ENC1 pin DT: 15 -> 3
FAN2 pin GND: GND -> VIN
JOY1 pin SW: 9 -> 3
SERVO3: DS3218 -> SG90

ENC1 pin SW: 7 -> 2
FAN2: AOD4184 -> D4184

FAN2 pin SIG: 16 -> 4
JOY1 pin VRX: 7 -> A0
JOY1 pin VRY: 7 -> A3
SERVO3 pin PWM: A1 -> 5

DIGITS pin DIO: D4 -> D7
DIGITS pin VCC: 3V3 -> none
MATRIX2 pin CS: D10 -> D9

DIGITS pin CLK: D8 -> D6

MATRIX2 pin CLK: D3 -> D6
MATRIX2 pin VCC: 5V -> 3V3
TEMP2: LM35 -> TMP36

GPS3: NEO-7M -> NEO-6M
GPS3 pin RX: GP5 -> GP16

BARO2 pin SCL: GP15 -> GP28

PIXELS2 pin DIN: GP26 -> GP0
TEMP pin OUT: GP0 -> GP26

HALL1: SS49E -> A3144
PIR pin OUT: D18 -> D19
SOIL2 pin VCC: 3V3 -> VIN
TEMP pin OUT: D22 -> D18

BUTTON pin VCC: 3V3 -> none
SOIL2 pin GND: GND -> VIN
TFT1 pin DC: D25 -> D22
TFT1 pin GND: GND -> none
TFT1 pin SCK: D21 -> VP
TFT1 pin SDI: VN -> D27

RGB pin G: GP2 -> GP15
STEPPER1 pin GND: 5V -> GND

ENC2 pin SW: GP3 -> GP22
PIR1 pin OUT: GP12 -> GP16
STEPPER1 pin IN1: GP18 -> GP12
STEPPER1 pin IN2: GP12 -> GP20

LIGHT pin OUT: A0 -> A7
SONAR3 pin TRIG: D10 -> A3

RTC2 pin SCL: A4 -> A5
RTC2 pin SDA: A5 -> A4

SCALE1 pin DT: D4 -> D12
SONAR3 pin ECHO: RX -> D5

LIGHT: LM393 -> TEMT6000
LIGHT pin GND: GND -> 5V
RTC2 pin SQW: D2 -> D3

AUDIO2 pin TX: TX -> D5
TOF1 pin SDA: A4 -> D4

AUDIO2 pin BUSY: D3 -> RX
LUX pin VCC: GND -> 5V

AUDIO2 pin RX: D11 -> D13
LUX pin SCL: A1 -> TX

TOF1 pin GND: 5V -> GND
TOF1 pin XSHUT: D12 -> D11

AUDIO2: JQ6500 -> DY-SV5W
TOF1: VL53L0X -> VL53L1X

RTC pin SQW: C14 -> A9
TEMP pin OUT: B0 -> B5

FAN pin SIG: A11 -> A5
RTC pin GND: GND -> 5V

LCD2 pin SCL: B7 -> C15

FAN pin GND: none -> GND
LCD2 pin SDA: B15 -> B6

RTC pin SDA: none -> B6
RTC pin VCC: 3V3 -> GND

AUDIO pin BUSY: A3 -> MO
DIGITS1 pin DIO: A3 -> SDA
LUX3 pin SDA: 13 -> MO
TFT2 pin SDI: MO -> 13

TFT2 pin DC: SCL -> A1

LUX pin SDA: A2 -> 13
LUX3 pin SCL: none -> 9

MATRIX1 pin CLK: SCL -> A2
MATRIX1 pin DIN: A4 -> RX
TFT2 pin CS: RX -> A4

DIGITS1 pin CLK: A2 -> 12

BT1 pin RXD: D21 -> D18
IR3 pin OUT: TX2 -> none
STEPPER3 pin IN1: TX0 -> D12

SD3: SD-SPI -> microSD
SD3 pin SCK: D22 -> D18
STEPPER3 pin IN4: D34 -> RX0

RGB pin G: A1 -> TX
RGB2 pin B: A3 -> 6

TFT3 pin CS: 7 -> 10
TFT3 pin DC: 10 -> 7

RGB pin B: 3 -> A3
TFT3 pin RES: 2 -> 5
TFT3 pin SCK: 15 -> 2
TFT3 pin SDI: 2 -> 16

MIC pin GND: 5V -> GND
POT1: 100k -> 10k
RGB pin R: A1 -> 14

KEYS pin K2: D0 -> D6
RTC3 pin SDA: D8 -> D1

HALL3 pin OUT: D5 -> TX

********************

In exact wording, restate the lines of the data above from the first through the one holding "GPS3: NEO-7M -> NEO-6M", and stop after that line.

_Task solution_
ENC1 pin DT: 15 -> 3
FAN2 pin GND: GND -> VIN
JOY1 pin SW: 9 -> 3
SERVO3: DS3218 -> SG90

ENC1 pin SW: 7 -> 2
FAN2: AOD4184 -> D4184

FAN2 pin SIG: 16 -> 4
JOY1 pin VRX: 7 -> A0
JOY1 pin VRY: 7 -> A3
SERVO3 pin PWM: A1 -> 5

DIGITS pin DIO: D4 -> D7
DIGITS pin VCC: 3V3 -> none
MATRIX2 pin CS: D10 -> D9

DIGITS pin CLK: D8 -> D6

MATRIX2 pin CLK: D3 -> D6
MATRIX2 pin VCC: 5V -> 3V3
TEMP2: LM35 -> TMP36

GPS3: NEO-7M -> NEO-6M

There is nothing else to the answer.